▶ **Brief**: In the entries below, find the line with "added: rosy soap pump 168 605" and the line with "recoloured: rosy drink". Print those two and everything between them exactly, and nothing else.

Recorded data below:

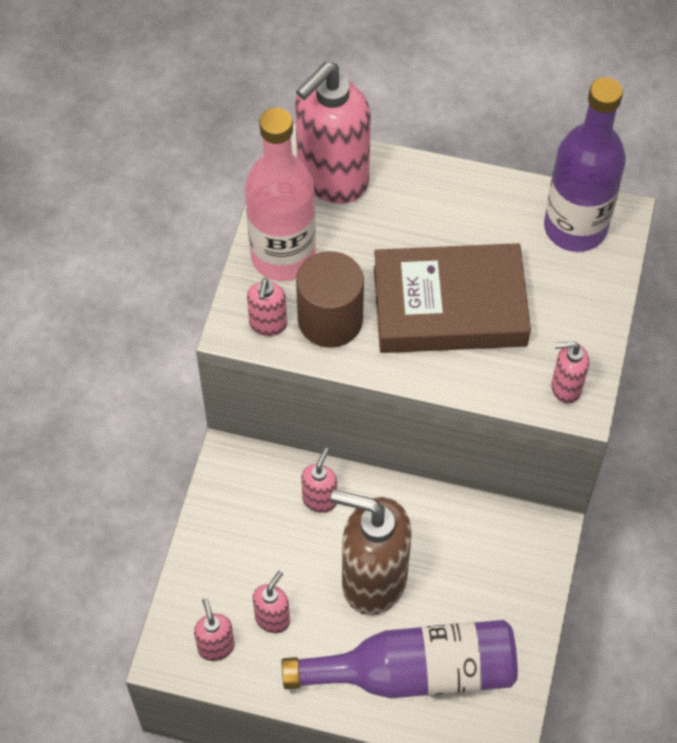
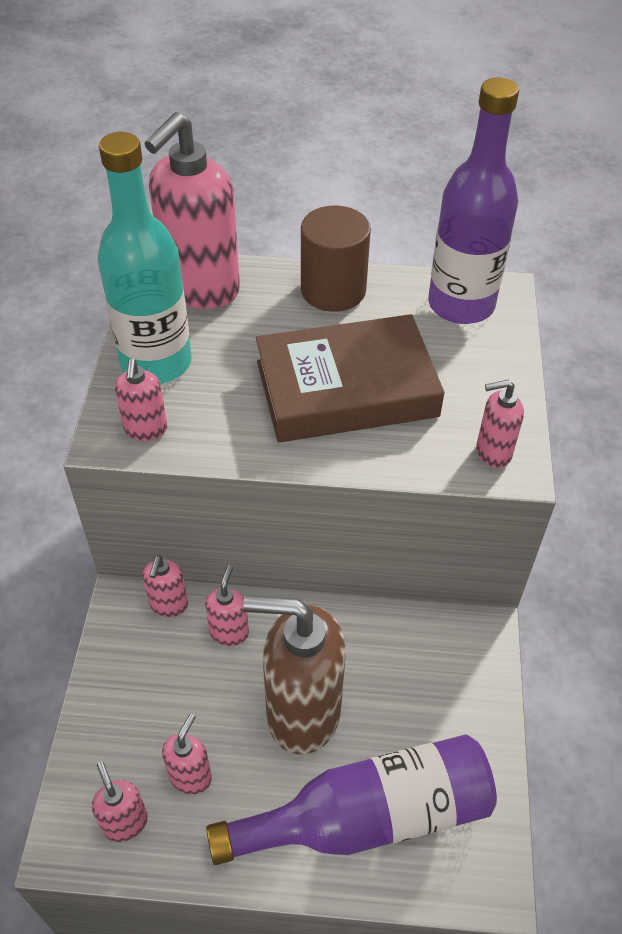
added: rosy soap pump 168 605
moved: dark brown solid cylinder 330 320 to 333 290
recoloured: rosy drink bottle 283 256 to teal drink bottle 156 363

End of Recorded data.
Recorded data below:

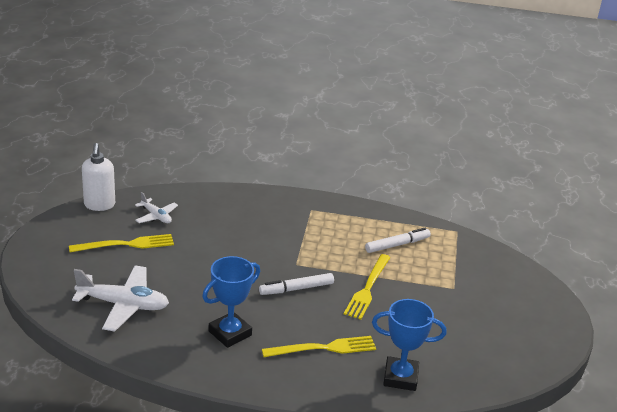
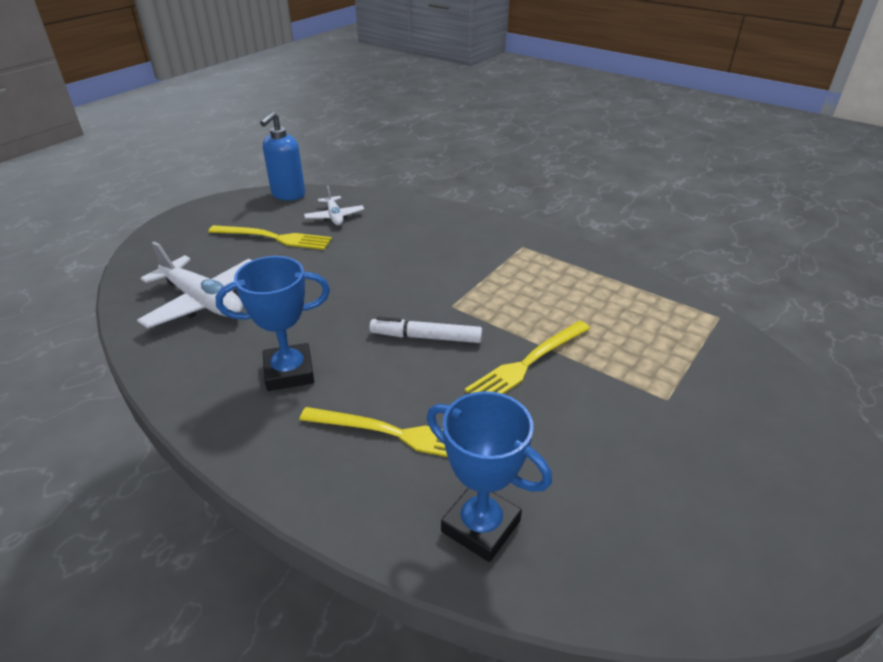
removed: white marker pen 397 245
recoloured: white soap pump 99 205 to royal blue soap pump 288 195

End of Recorded data.

▶ **Solution for this task**:
added: rosy soap pump 168 605
moved: dark brown solid cylinder 330 320 to 333 290
recoloured: rosy drink bottle 283 256 to teal drink bottle 156 363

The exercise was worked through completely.